_PROBLEM STATEMENT:_
Where the data below begins, start retyping exactly, and end on the line with "pink round brick C6", which is included; no picture goes in.

Colored object listings:
::::::::

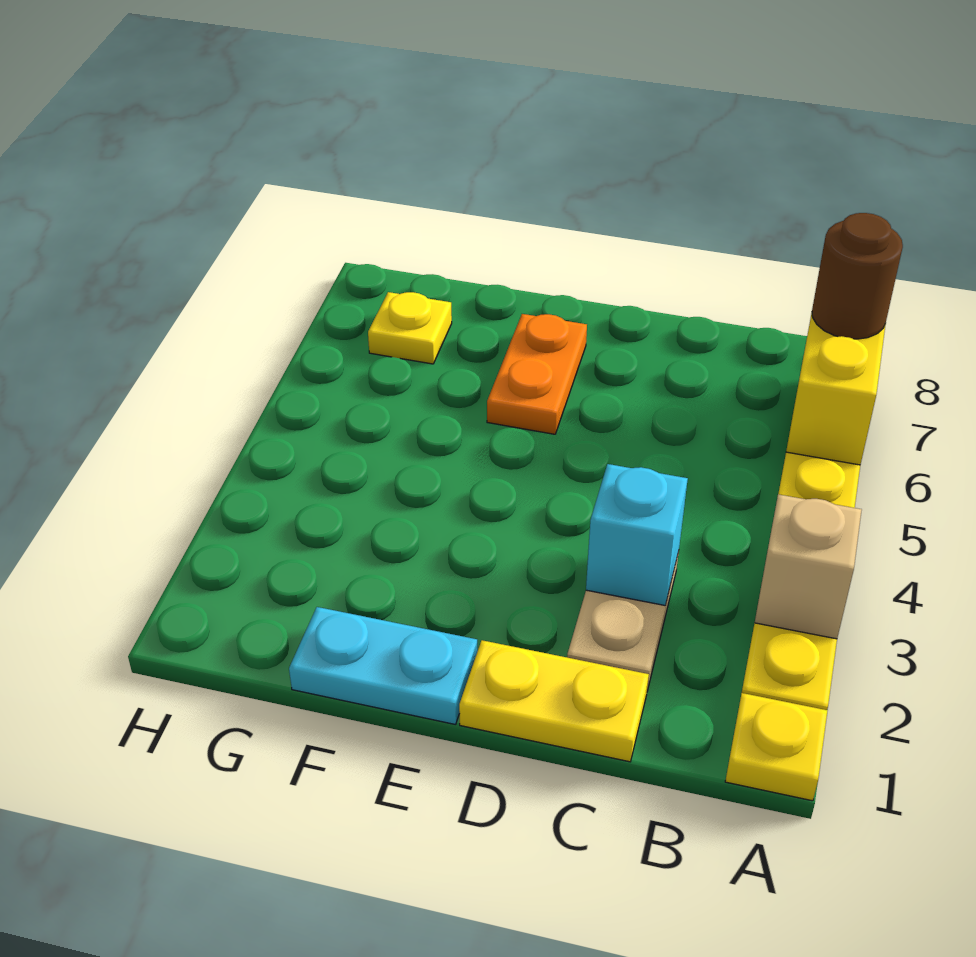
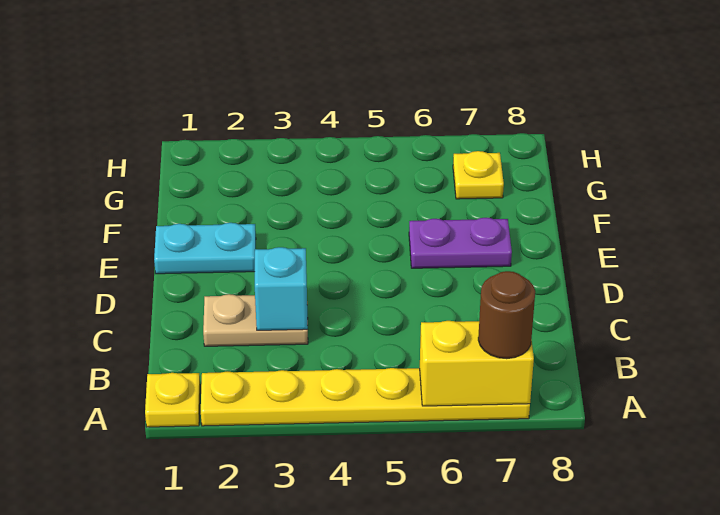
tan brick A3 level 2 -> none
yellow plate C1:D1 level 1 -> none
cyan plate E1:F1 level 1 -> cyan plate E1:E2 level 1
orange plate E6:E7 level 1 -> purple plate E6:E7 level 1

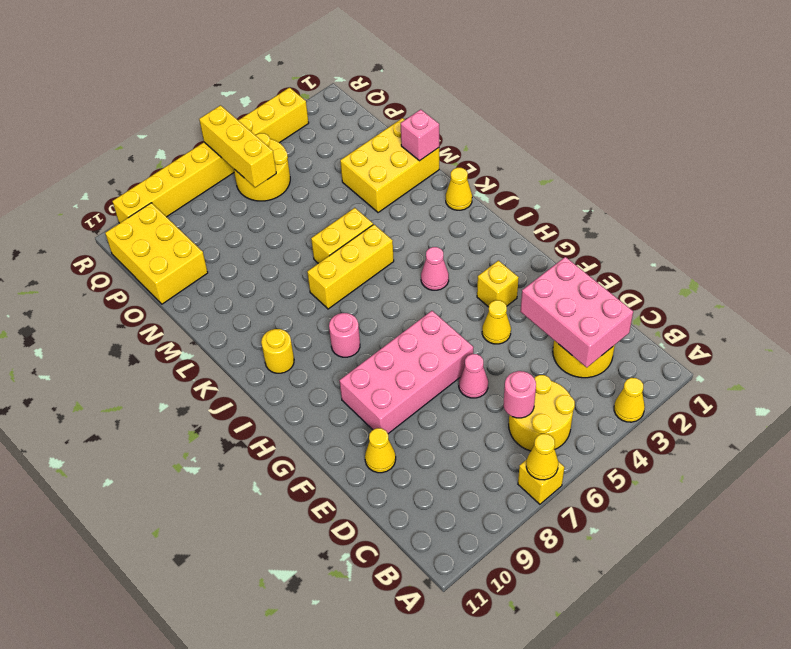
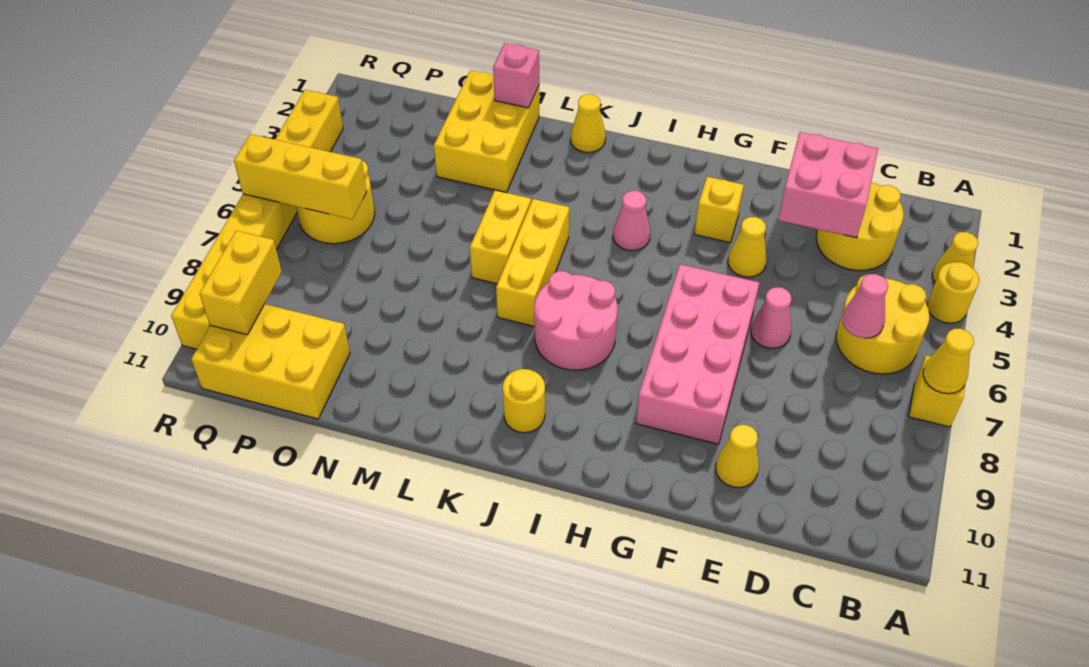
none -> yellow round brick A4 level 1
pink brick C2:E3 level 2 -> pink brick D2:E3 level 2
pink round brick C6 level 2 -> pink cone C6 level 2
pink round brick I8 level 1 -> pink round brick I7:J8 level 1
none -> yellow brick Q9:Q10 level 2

::::::::

_TASK SOLUTION:_
tan brick A3 level 2 -> none
yellow plate C1:D1 level 1 -> none
cyan plate E1:F1 level 1 -> cyan plate E1:E2 level 1
orange plate E6:E7 level 1 -> purple plate E6:E7 level 1

none -> yellow round brick A4 level 1
pink brick C2:E3 level 2 -> pink brick D2:E3 level 2
pink round brick C6 level 2 -> pink cone C6 level 2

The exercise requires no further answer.